### Directions for this task
Produce the records below again, word for word, but stop after the line that contains "change=rotate; old=rose-pink compact".
[[ Information supplied, beginning ]]
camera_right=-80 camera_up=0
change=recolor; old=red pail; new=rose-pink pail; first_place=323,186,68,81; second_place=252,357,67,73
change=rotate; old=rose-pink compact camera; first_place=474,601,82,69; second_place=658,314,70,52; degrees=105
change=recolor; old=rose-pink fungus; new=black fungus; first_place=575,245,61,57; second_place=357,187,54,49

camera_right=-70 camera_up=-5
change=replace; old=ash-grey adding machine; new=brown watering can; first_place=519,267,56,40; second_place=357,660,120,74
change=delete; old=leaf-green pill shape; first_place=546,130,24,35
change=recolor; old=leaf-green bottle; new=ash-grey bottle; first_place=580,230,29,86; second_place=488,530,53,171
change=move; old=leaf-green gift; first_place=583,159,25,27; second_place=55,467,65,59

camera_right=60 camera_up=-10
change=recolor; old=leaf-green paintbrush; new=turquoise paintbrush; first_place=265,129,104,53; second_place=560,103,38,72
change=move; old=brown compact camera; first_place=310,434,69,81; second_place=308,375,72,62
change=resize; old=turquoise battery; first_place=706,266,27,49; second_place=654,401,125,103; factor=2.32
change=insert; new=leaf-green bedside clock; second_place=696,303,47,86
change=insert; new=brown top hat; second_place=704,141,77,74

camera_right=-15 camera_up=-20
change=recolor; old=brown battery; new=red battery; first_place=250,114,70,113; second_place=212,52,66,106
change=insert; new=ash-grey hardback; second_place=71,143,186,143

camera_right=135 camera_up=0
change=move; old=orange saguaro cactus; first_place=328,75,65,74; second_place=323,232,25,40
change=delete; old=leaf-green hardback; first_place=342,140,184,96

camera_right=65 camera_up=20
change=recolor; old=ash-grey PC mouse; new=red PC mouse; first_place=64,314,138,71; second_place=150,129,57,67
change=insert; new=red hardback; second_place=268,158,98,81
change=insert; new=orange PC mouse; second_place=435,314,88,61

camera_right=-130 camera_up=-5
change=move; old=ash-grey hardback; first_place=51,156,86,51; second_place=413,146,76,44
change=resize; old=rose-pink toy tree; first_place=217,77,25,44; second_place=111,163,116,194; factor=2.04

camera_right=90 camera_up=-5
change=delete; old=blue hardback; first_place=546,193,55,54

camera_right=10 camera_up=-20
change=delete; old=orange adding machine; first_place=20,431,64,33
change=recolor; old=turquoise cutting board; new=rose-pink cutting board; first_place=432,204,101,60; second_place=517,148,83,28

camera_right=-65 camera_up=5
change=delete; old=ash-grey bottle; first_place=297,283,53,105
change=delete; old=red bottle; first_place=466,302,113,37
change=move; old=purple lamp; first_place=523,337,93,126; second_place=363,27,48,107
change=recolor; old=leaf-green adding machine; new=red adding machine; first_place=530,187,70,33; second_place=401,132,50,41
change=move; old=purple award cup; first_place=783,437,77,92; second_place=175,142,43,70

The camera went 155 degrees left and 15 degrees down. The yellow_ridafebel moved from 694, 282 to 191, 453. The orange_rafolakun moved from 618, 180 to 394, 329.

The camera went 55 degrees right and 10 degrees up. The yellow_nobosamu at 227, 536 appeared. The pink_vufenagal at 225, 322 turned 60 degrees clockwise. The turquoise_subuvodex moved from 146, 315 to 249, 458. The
[[ Information supplied, end ]]
### Expected answer
camera_right=-80 camera_up=0
change=recolor; old=red pail; new=rose-pink pail; first_place=323,186,68,81; second_place=252,357,67,73
change=rotate; old=rose-pink compact camera; first_place=474,601,82,69; second_place=658,314,70,52; degrees=105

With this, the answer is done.